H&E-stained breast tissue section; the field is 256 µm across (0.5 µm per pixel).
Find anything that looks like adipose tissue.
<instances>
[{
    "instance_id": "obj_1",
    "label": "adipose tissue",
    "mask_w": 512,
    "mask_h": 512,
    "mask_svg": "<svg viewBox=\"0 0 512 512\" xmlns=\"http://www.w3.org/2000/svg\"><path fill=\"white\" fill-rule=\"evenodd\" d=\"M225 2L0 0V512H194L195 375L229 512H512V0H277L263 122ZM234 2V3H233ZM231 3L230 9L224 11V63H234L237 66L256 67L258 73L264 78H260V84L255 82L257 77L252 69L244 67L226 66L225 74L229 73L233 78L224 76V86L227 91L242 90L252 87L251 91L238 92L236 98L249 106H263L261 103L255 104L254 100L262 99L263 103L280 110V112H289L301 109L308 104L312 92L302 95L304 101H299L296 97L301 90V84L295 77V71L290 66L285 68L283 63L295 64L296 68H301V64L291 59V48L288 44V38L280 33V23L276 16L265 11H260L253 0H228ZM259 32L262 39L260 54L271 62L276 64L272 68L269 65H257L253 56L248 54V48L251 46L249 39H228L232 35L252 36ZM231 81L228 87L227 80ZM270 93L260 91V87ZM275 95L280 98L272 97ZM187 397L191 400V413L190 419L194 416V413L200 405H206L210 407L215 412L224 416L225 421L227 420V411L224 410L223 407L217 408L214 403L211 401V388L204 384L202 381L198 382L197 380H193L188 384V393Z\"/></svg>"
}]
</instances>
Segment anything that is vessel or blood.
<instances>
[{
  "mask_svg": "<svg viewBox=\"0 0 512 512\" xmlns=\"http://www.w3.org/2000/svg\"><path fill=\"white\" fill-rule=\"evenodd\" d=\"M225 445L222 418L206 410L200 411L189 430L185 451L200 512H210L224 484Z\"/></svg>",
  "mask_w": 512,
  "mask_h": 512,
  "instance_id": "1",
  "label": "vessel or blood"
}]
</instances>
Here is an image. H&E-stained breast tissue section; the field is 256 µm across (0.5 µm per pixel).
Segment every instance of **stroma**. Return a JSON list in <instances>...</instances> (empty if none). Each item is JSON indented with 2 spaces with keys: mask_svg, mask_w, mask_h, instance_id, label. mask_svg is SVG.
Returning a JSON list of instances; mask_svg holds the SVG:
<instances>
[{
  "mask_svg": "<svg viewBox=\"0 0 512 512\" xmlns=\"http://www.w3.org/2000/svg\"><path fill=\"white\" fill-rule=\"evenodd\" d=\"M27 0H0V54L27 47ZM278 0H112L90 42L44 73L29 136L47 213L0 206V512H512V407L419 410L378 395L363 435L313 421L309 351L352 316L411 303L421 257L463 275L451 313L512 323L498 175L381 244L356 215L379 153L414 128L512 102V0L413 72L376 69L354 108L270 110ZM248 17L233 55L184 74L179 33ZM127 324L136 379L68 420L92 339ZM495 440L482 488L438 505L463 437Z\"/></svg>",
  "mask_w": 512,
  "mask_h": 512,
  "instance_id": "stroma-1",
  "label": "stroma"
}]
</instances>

• • • • •

Direction:
Keep only the lines from the one containing "Here is an image." to the end of the entries, and repeat them exactly.

Solution to this exercise:
Here is an image. H&E-stained breast tissue section; the field is 256 µm across (0.5 µm per pixel).
Segment every instance of **stroma**. Return a JSON list in <instances>...</instances> (empty if none). Each item is JSON indented with 2 spaces with keys: mask_svg, mask_w, mask_h, instance_id, label. mask_svg is SVG.
Returning a JSON list of instances; mask_svg holds the SVG:
<instances>
[{
  "mask_svg": "<svg viewBox=\"0 0 512 512\" xmlns=\"http://www.w3.org/2000/svg\"><path fill=\"white\" fill-rule=\"evenodd\" d=\"M27 0H0V54L27 47ZM278 0H112L90 42L44 73L29 136L47 213L0 206V512H512V407L419 410L378 395L363 435L313 421L309 351L352 316L411 303L421 257L463 275L451 313L512 323L498 175L381 244L356 215L379 153L414 128L512 102V0L413 72L376 69L354 108L270 110ZM248 17L233 55L184 74L179 33ZM127 324L136 379L68 420L92 339ZM495 440L482 488L438 505L463 437Z\"/></svg>",
  "mask_w": 512,
  "mask_h": 512,
  "instance_id": "stroma-1",
  "label": "stroma"
}]
</instances>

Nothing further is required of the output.